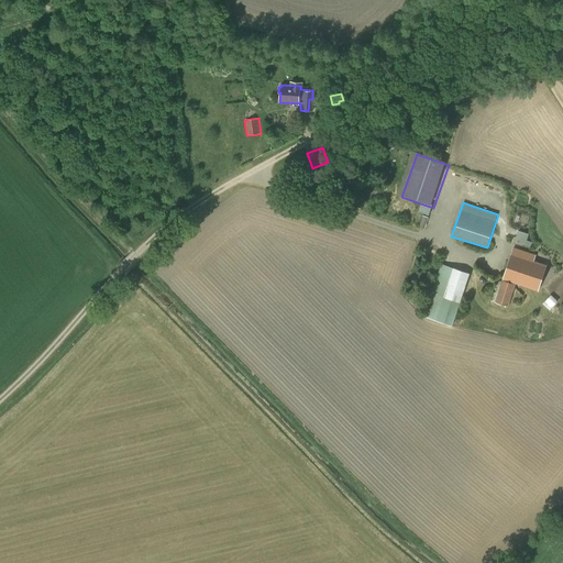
[(531,242),(532,231),(521,230),(520,241),(531,242)]
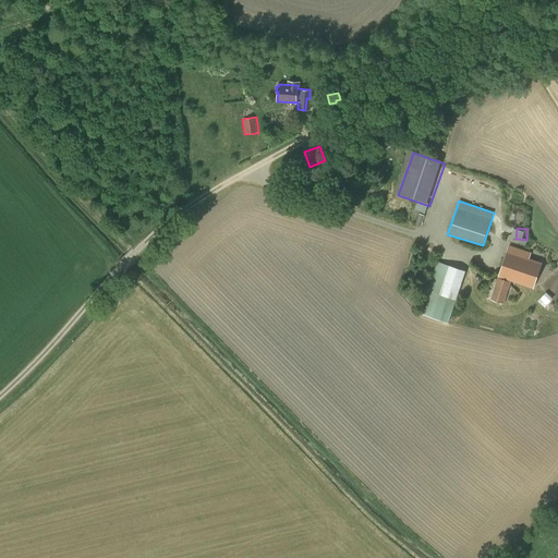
[(533,288),(542,263),(530,258),(531,253),(509,245),(498,276),(490,299),(504,304),(511,280),(533,288)]
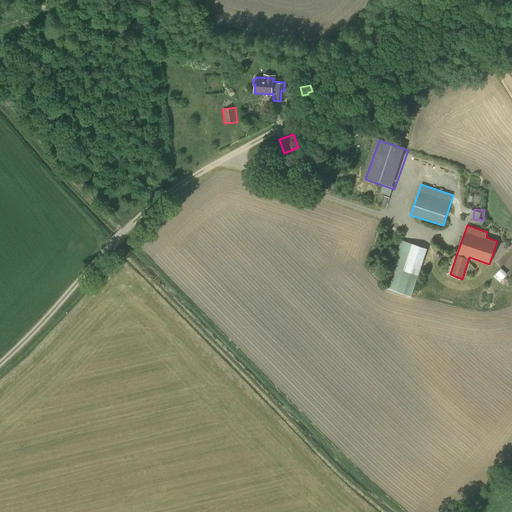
[(386,287),(412,296),(419,275),(427,249),(401,240),(386,287)]
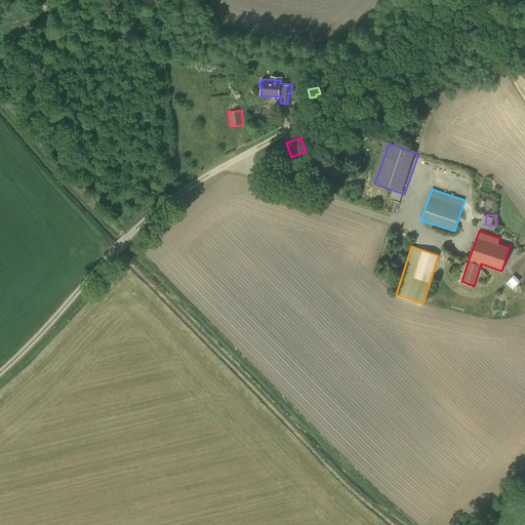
All buildings are outlined.
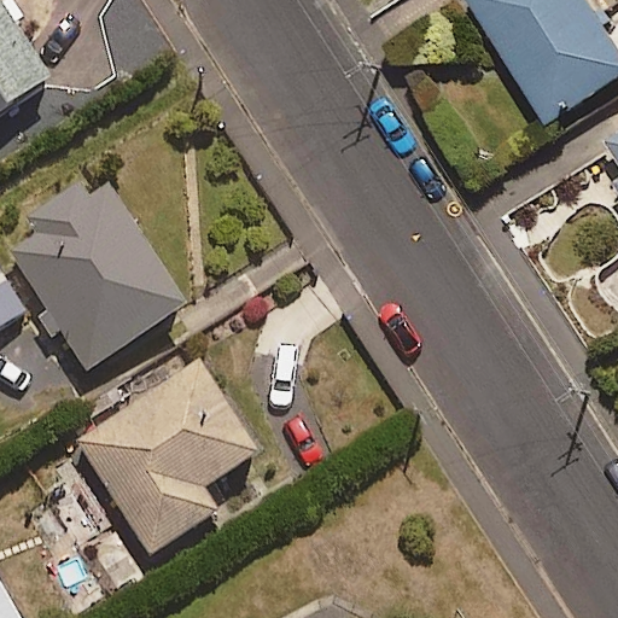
[(0,0),(0,111),(54,75),(3,0),(0,0)]
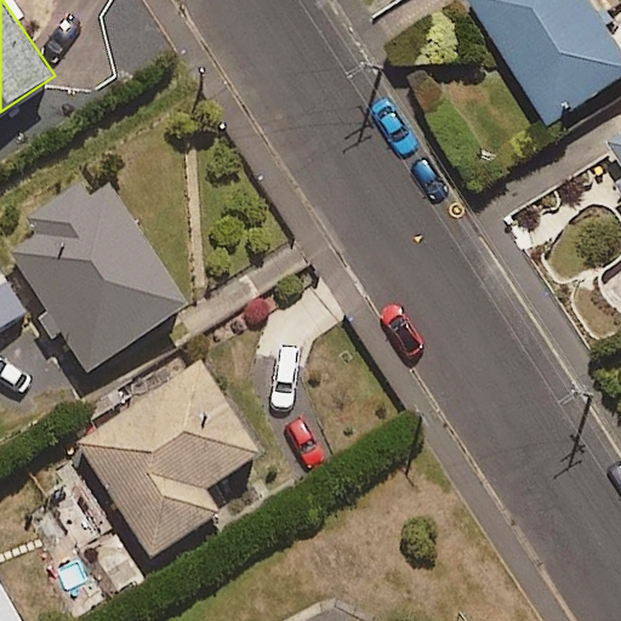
[(620,80),(620,55),(590,0),(467,0),(539,127),(620,80)]
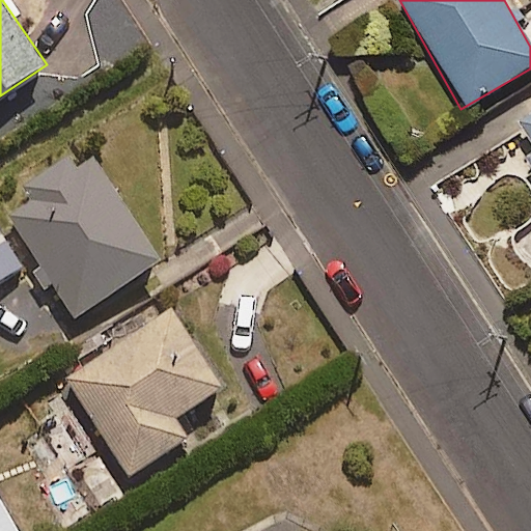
[(530,110),(508,123),(530,163),(530,110)]
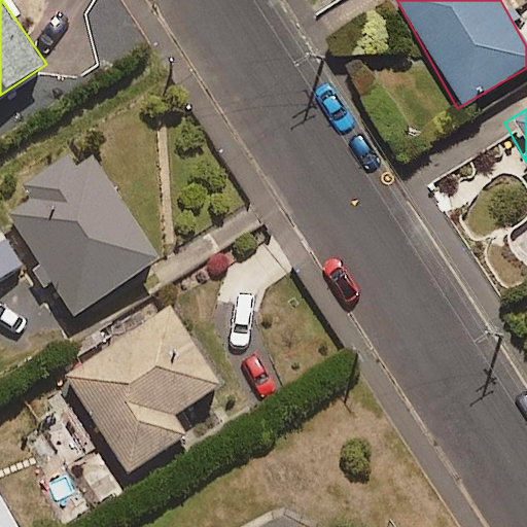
[(74,170),(67,159),(19,189),(27,202),(8,213),(74,314),(159,259),(93,159),(74,170)]
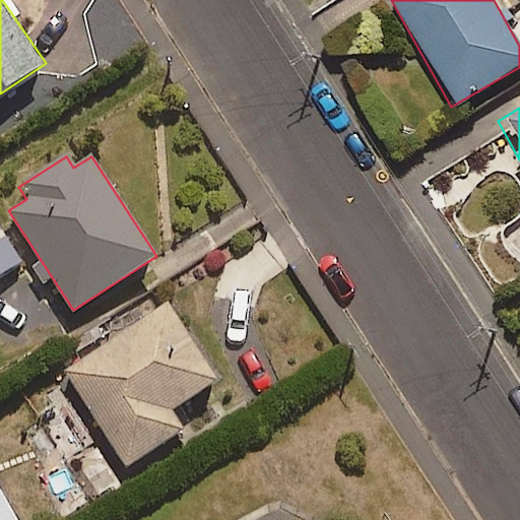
[(0,275),(22,261),(0,225),(0,275)]
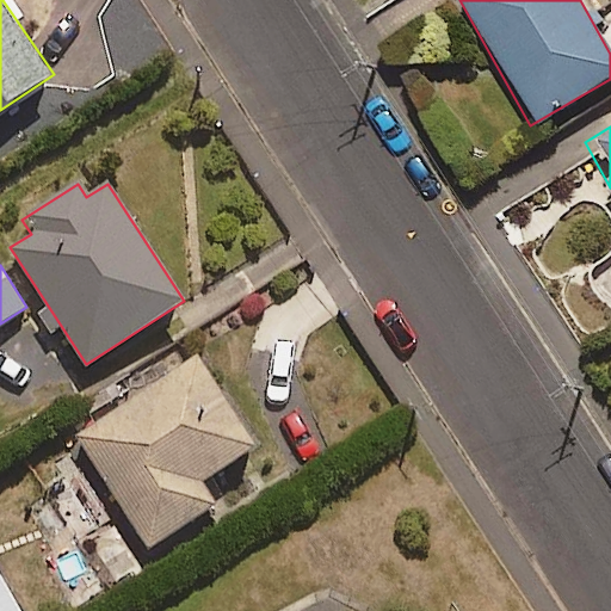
[(255,446),(198,358),(76,437),(150,548),(216,505),(201,482),(255,446)]
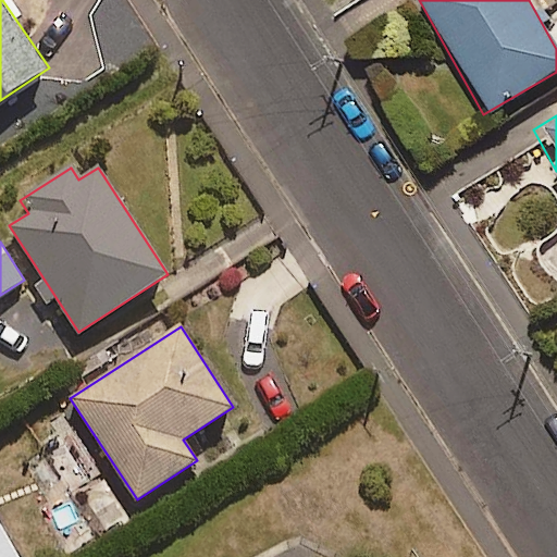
[(0,556),(19,556),(0,522),(0,556)]
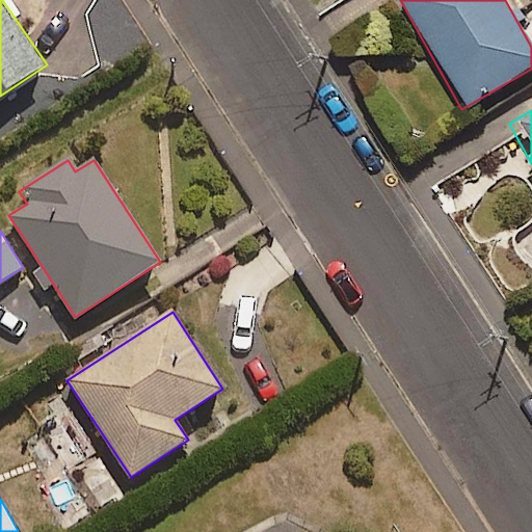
All buildings are outlined.
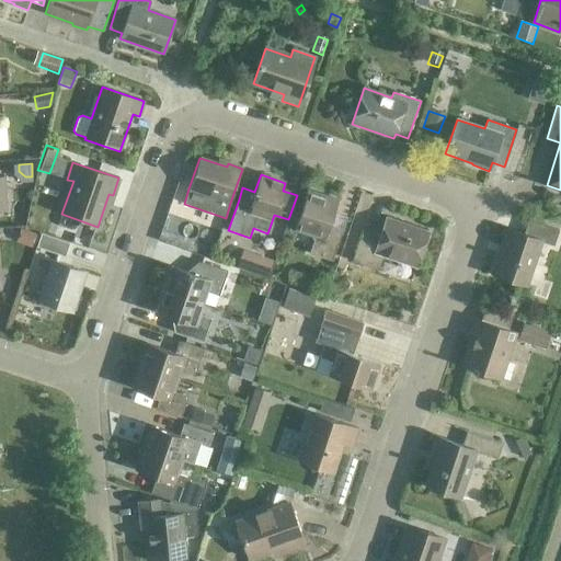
[(308,191),(294,230),(310,236),(313,241),(309,253),(332,262),(342,232),(329,228),(338,201),(308,191)]
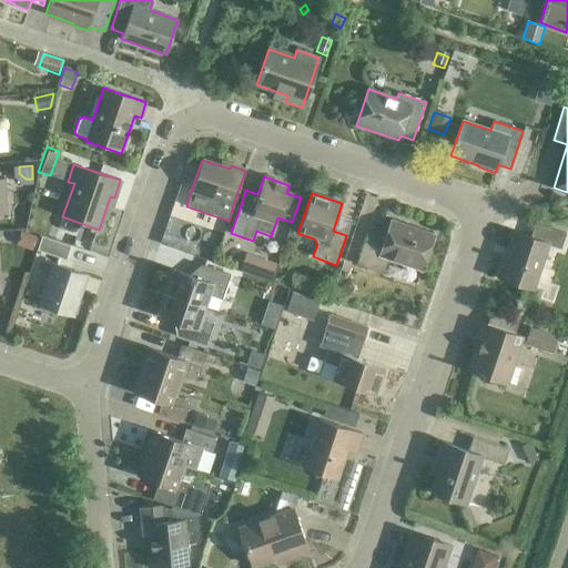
[(422,271),(434,235),(391,221),(384,239),(366,232),(356,265),(383,274),(387,260),(422,271)]
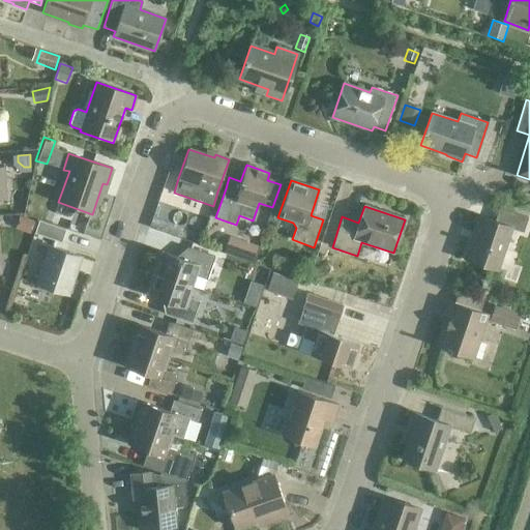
[(523,233),(528,218),(499,208),(494,222),(480,217),(472,242),(470,241),(464,259),(497,270),(511,229),(523,233)]
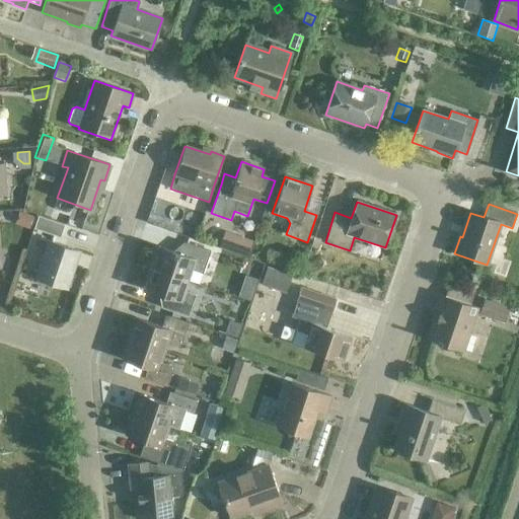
[(15,213),(11,226),(28,232),(33,219),(15,213)]
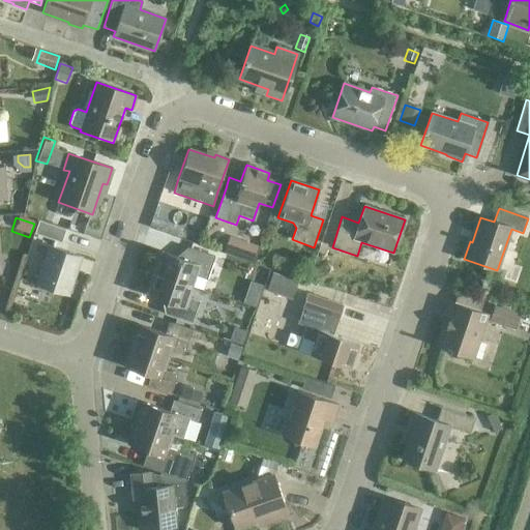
[(38,221),(34,234),(61,243),(65,230),(38,221)]
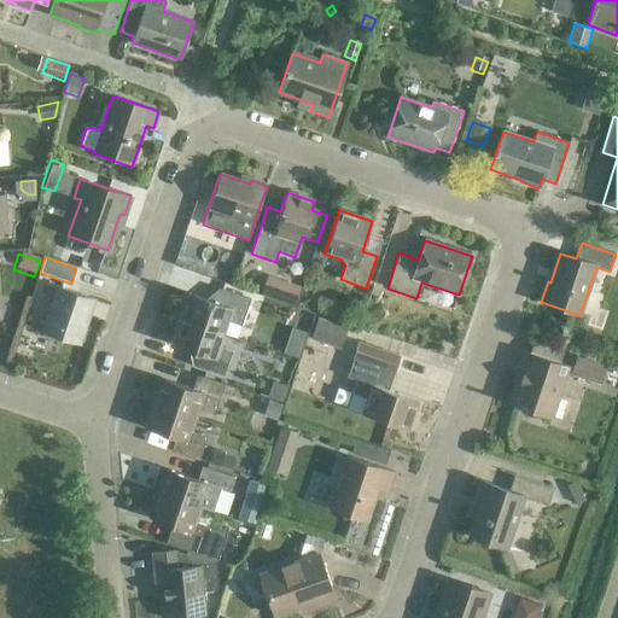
[(267,278),(260,296),(293,307),(299,290),(267,278)]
_ _ _ _ _
_TASK INSTRUCTIONS_. Each record above should be retyped exactly, with no pictures carried over.

_RESPONSE TO THIS EXERCISE_.
[(531,242),(532,231),(521,230),(520,241),(531,242)]
[(533,288),(542,263),(530,258),(531,253),(509,245),(498,276),(490,299),(504,304),(511,280),(533,288)]
[(386,287),(412,296),(419,275),(427,249),(401,240),(386,287)]
All buildings are outlined.
[(0,0),(0,111),(54,75),(3,0),(0,0)]
[(620,80),(620,55),(590,0),(467,0),(539,127),(620,80)]
[(530,110),(508,123),(530,163),(530,110)]
[(74,170),(67,159),(19,189),(27,202),(8,213),(74,314),(159,259),(93,159),(74,170)]
[(0,275),(22,261),(0,225),(0,275)]
[(255,446),(198,358),(76,437),(150,548),(216,505),(201,482),(255,446)]
[(0,556),(19,556),(0,522),(0,556)]
All buildings are outlined.
[(308,191),(294,230),(310,236),(313,241),(309,253),(332,262),(342,232),(329,228),(338,201),(308,191)]
[(422,271),(434,235),(391,221),(384,239),(366,232),(356,265),(383,274),(387,260),(422,271)]
[(523,233),(528,218),(499,208),(494,222),(480,217),(472,242),(470,241),(464,259),(497,270),(511,229),(523,233)]
[(15,213),(11,226),(28,232),(33,219),(15,213)]
[(38,221),(34,234),(61,243),(65,230),(38,221)]
[(267,278),(260,296),(293,307),(299,290),(267,278)]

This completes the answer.